### Task description
Your copy of the data below must be exact and must leave out all pictures.
──────────
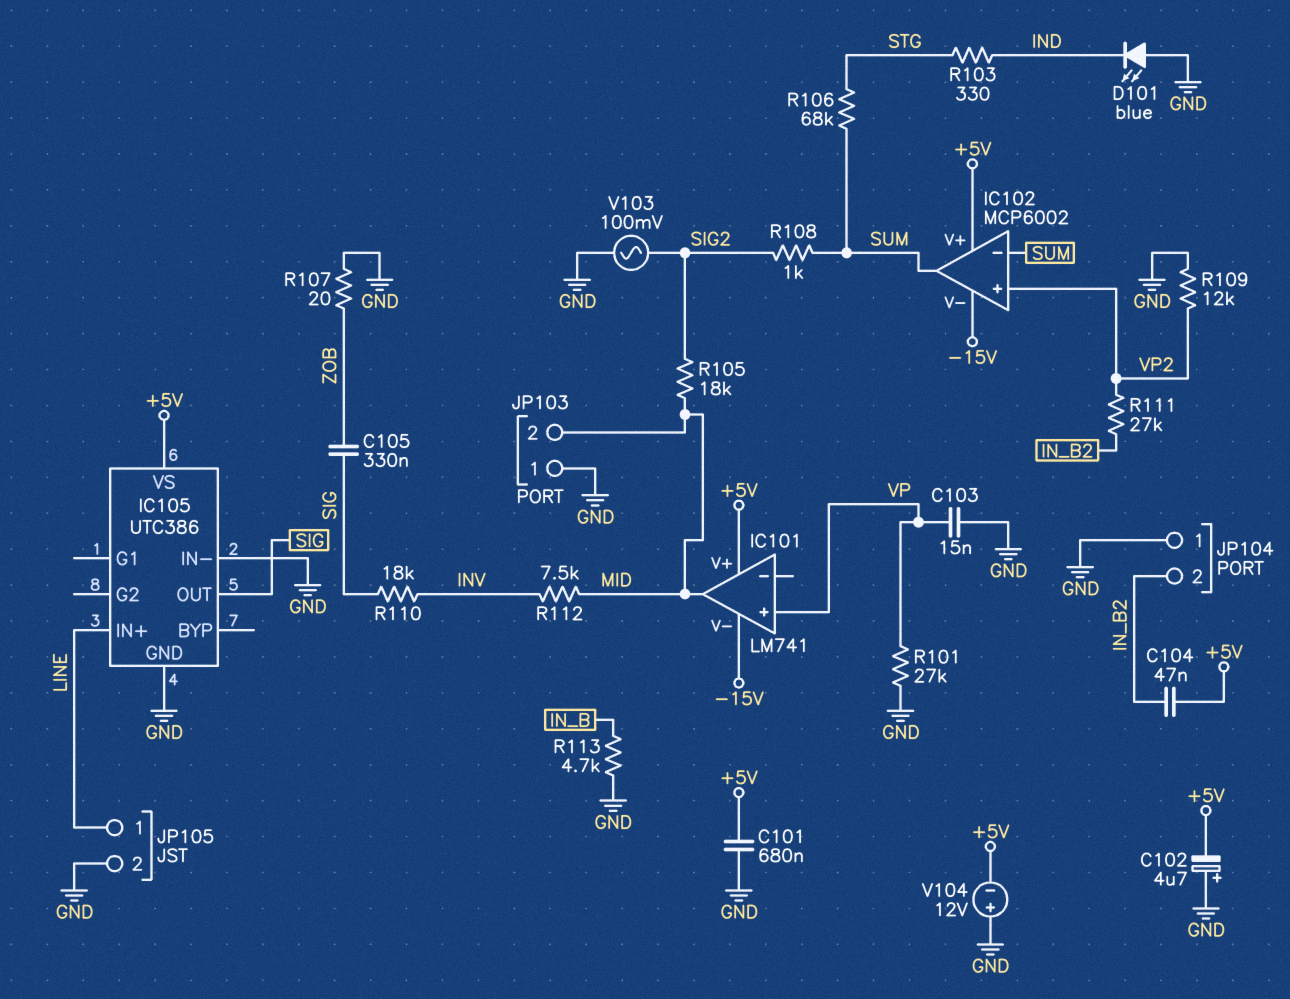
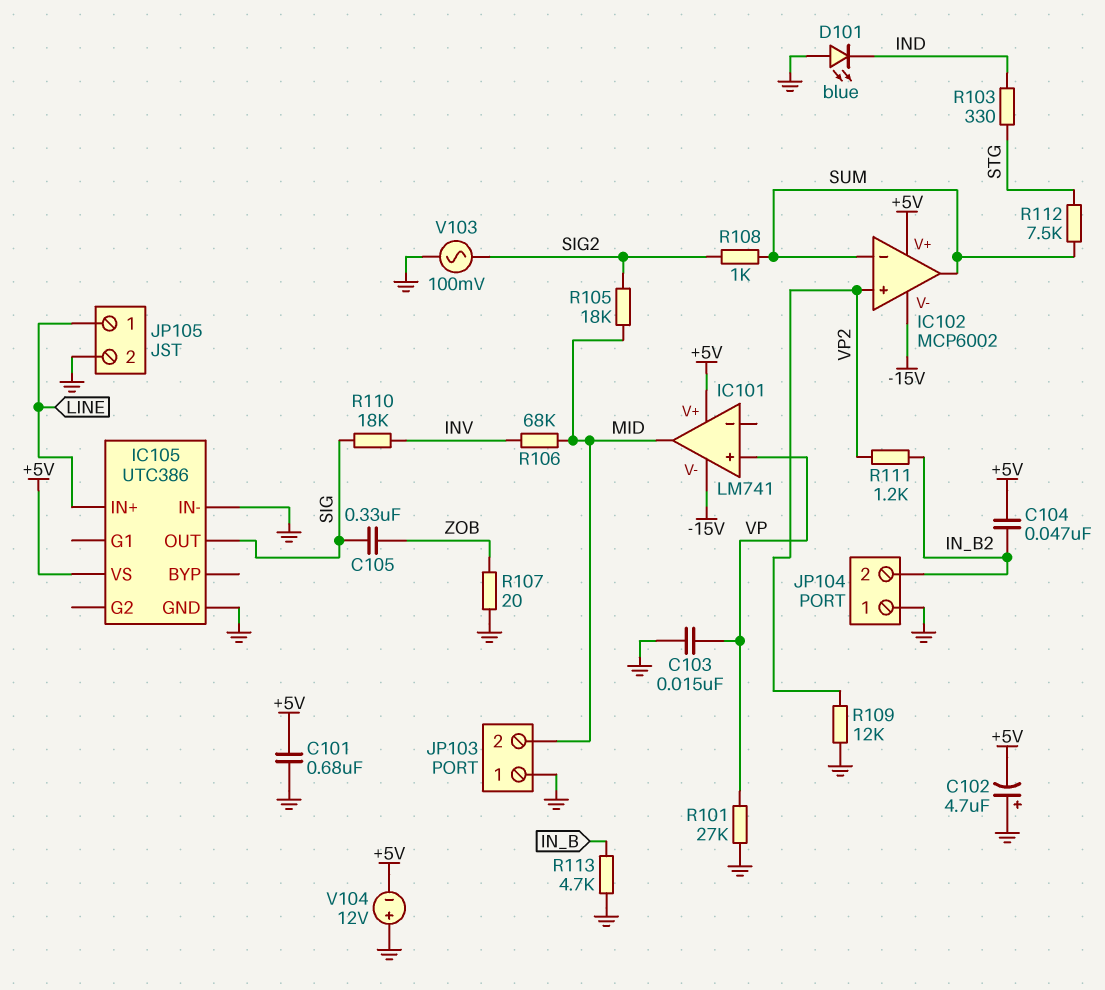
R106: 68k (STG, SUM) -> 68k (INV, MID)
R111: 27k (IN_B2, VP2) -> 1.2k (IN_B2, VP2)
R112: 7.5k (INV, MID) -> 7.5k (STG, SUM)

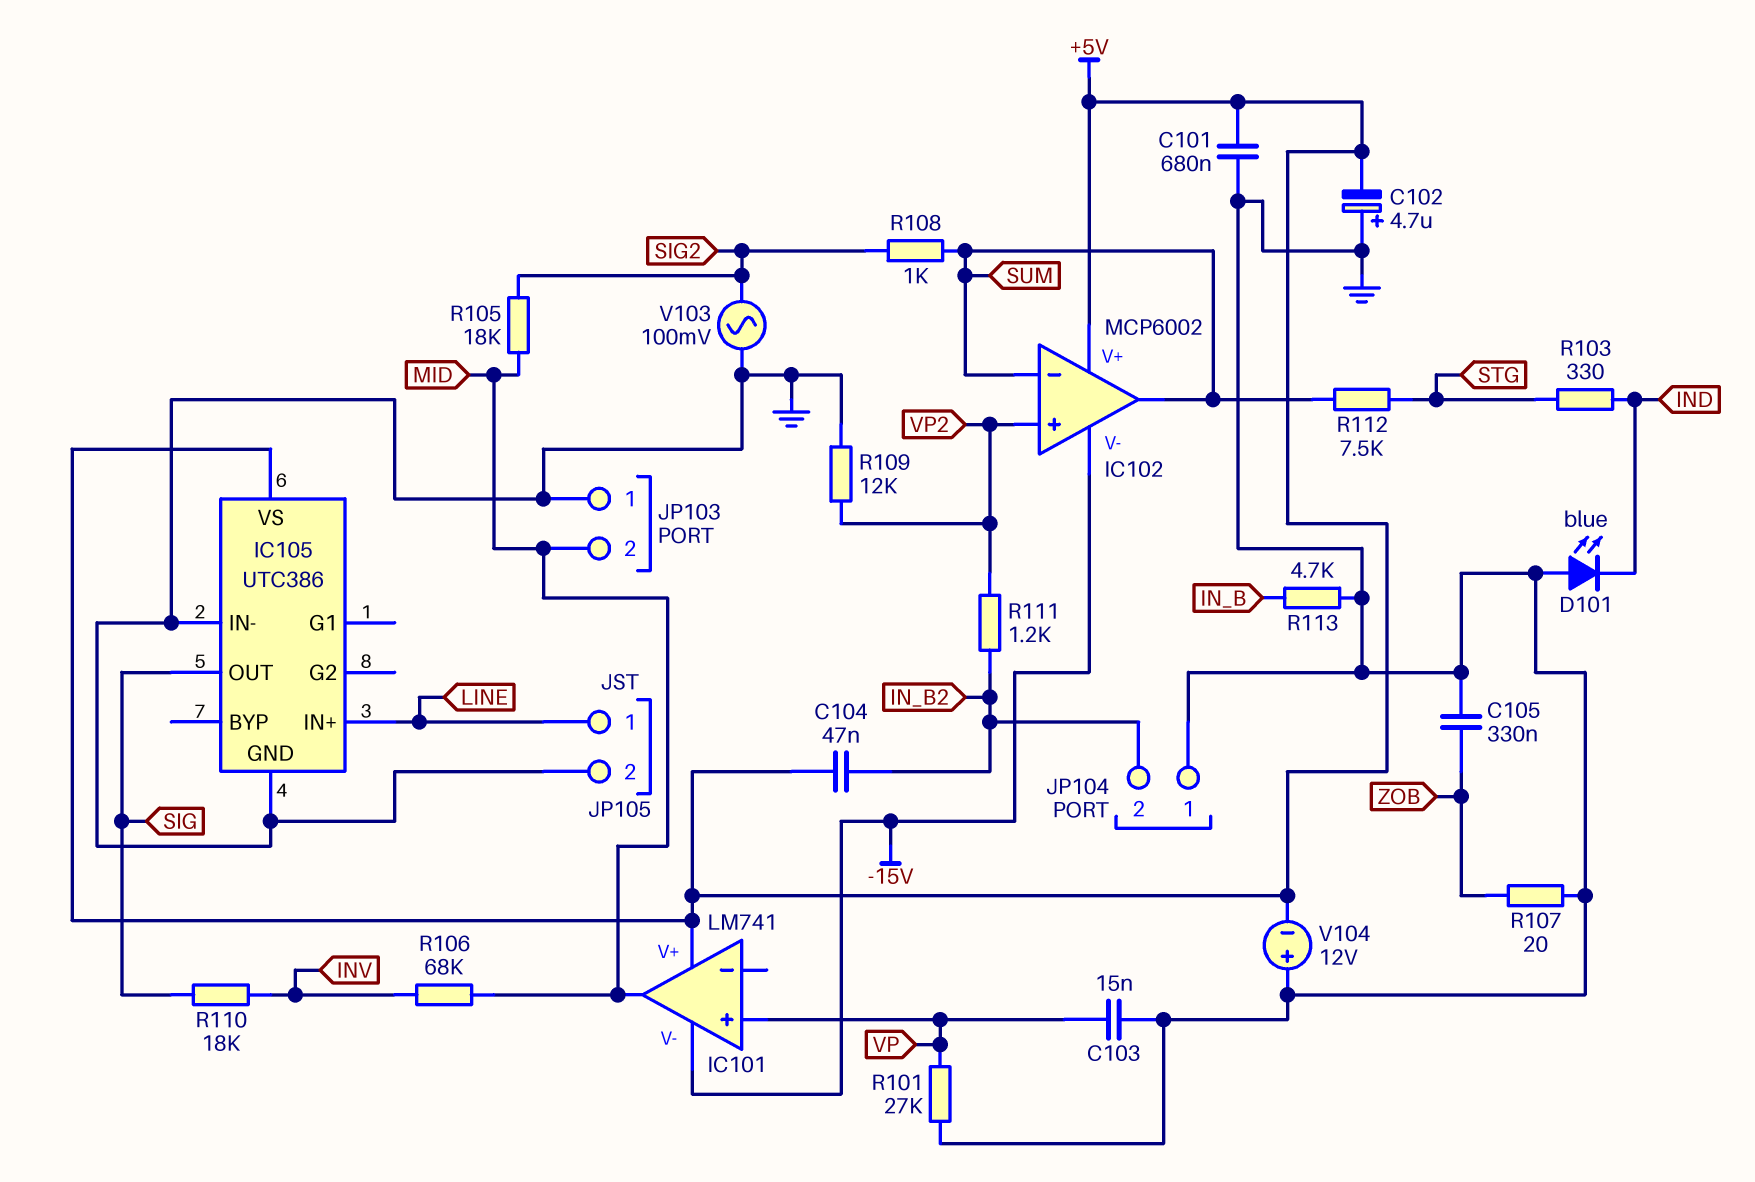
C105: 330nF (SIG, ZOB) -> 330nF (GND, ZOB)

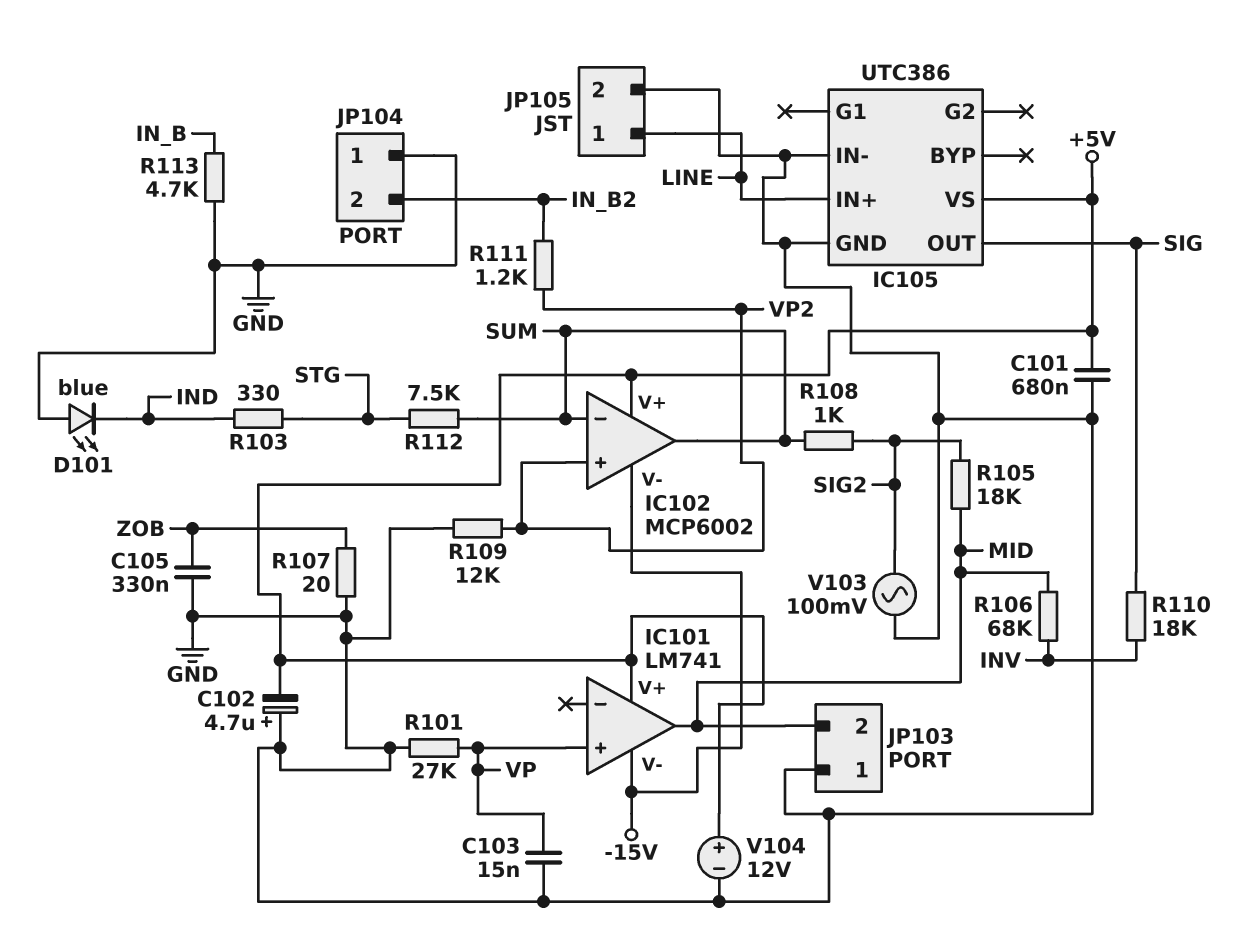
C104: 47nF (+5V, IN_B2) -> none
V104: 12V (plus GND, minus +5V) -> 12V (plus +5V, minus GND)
──────────
### Answer to the exercise
R106: 68k (STG, SUM) -> 68k (INV, MID)
R111: 27k (IN_B2, VP2) -> 1.2k (IN_B2, VP2)
R112: 7.5k (INV, MID) -> 7.5k (STG, SUM)

C105: 330nF (SIG, ZOB) -> 330nF (GND, ZOB)

C104: 47nF (+5V, IN_B2) -> none
V104: 12V (plus GND, minus +5V) -> 12V (plus +5V, minus GND)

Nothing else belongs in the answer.